Data to examine:
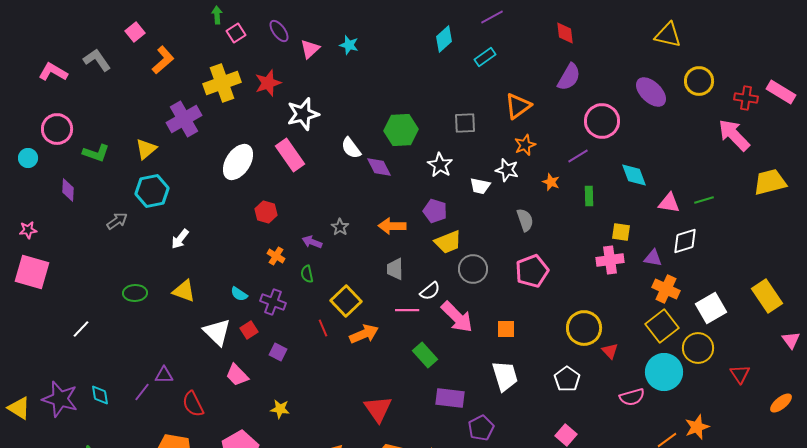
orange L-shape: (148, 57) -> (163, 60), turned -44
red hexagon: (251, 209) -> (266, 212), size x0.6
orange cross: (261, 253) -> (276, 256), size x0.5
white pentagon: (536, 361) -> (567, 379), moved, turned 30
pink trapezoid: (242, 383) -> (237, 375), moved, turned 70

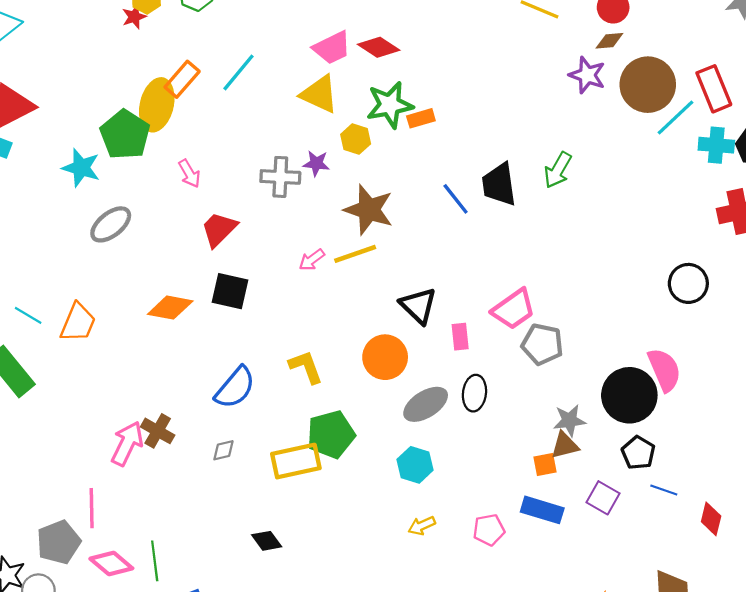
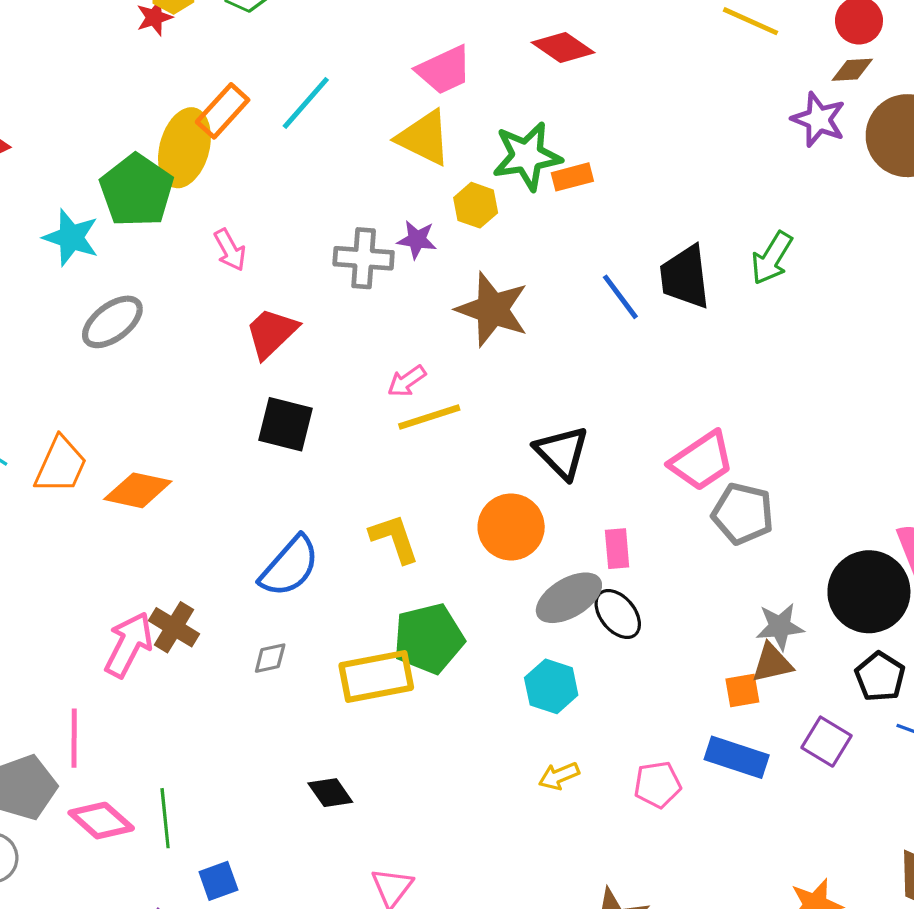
red diamond: (379, 47) -> (563, 47), moved
yellow line: (355, 254) -> (429, 417), moved
orange diamond: (170, 308) -> (138, 490), moved
pink rectangle: (460, 337) -> (617, 549), moved
black ellipse: (474, 393) -> (618, 614), moved, turned -48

Task details:
A verbatim copy of the lines from the one with "yellow line: (355, 254) -> (429, 417), moved" to the end of the listing is the whole answer.

Written reply:
yellow line: (355, 254) -> (429, 417), moved
orange diamond: (170, 308) -> (138, 490), moved
pink rectangle: (460, 337) -> (617, 549), moved
black ellipse: (474, 393) -> (618, 614), moved, turned -48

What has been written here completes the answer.